> _Material shown_:
------------------------------------------------------------

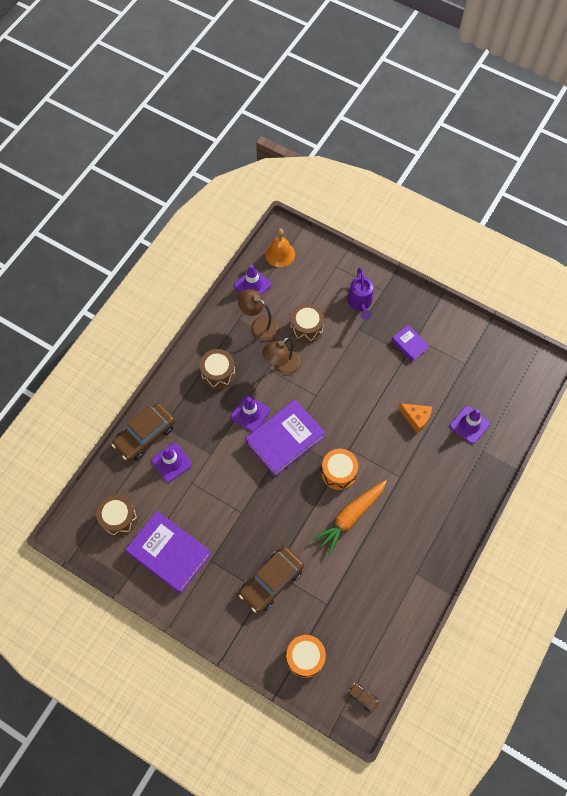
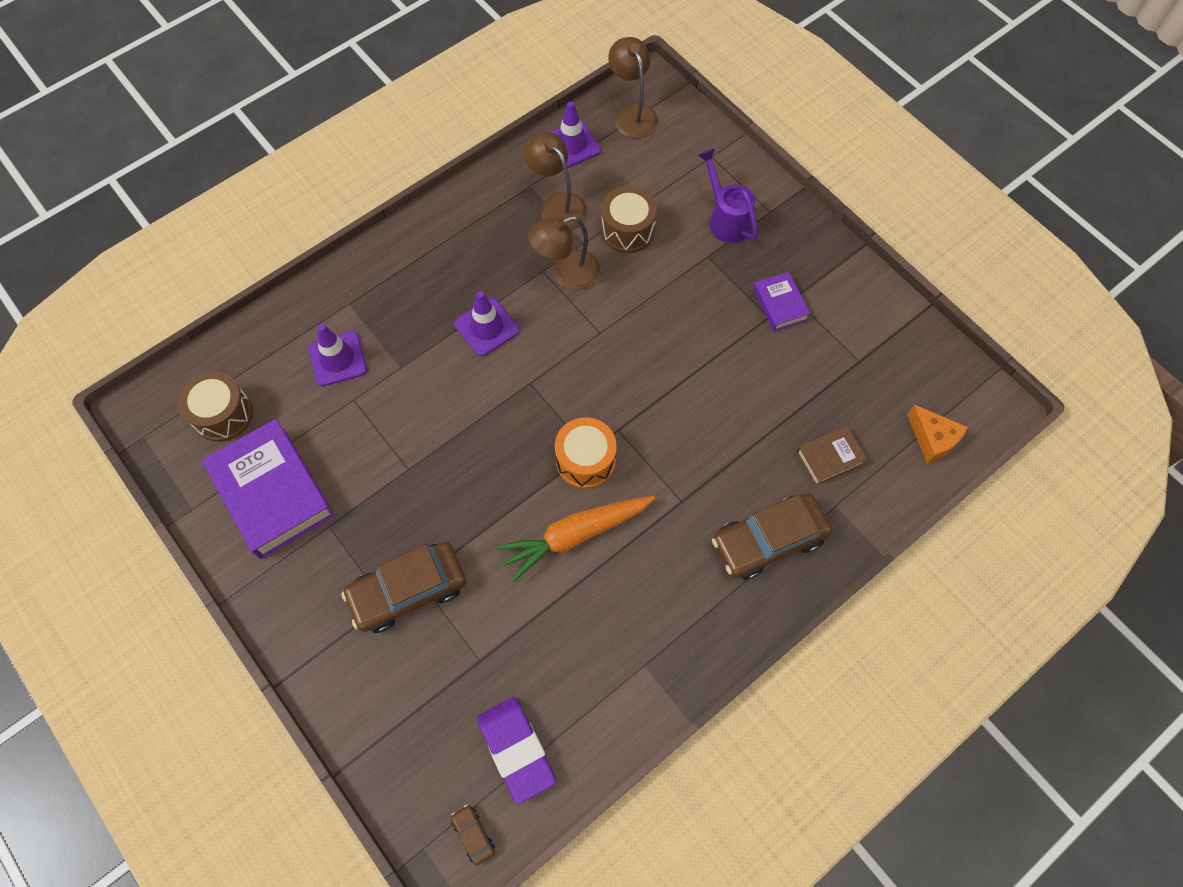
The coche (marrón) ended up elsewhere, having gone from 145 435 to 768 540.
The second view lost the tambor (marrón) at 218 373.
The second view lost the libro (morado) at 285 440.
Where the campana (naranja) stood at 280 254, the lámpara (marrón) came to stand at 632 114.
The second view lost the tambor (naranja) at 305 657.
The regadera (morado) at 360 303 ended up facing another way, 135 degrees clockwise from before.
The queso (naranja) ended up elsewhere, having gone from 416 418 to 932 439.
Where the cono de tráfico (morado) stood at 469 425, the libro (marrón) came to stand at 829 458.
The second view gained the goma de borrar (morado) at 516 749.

------------------------------------------------------------

> _What you should do_:
Produce the entries again, word for word, without any of their pictures.

> _Result of this exercise_:
The coche (marrón) ended up elsewhere, having gone from 145 435 to 768 540.
The second view lost the tambor (marrón) at 218 373.
The second view lost the libro (morado) at 285 440.
Where the campana (naranja) stood at 280 254, the lámpara (marrón) came to stand at 632 114.
The second view lost the tambor (naranja) at 305 657.
The regadera (morado) at 360 303 ended up facing another way, 135 degrees clockwise from before.
The queso (naranja) ended up elsewhere, having gone from 416 418 to 932 439.
Where the cono de tráfico (morado) stood at 469 425, the libro (marrón) came to stand at 829 458.
The second view gained the goma de borrar (morado) at 516 749.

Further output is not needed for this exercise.